• **Instruction**: Collect every row below that contains the string "front". Treat uppercase and lowercase as different.

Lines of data
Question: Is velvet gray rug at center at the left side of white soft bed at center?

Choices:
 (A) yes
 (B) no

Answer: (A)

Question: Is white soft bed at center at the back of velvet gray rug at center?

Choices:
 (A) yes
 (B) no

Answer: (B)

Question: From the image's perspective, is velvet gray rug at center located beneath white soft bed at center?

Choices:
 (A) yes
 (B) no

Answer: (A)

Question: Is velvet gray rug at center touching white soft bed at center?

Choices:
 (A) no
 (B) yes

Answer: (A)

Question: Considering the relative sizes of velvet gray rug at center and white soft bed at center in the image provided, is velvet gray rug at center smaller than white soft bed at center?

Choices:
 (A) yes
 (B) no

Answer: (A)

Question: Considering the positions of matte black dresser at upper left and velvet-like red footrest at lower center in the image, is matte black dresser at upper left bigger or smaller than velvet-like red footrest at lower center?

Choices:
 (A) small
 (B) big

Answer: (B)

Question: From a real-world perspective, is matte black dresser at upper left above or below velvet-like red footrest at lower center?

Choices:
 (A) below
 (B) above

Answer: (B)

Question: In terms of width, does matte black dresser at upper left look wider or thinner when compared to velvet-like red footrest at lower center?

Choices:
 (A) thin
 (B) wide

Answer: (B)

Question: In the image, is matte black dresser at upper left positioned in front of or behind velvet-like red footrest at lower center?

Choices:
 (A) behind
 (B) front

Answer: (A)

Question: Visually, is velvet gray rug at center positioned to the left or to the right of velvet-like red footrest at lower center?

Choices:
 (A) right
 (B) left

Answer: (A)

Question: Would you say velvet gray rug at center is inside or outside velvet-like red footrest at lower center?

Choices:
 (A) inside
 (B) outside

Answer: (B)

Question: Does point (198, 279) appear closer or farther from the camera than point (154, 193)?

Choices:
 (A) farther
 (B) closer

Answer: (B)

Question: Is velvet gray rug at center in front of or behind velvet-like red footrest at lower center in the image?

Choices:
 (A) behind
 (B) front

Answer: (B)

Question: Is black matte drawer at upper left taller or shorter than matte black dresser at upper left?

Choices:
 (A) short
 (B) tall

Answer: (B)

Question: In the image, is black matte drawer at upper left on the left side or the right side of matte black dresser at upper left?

• **Task response**:
Question: In the image, is matte black dresser at upper left positioned in front of or behind velvet-like red footrest at lower center?
 (B) front
Question: Is velvet gray rug at center in front of or behind velvet-like red footrest at lower center in the image?
 (B) front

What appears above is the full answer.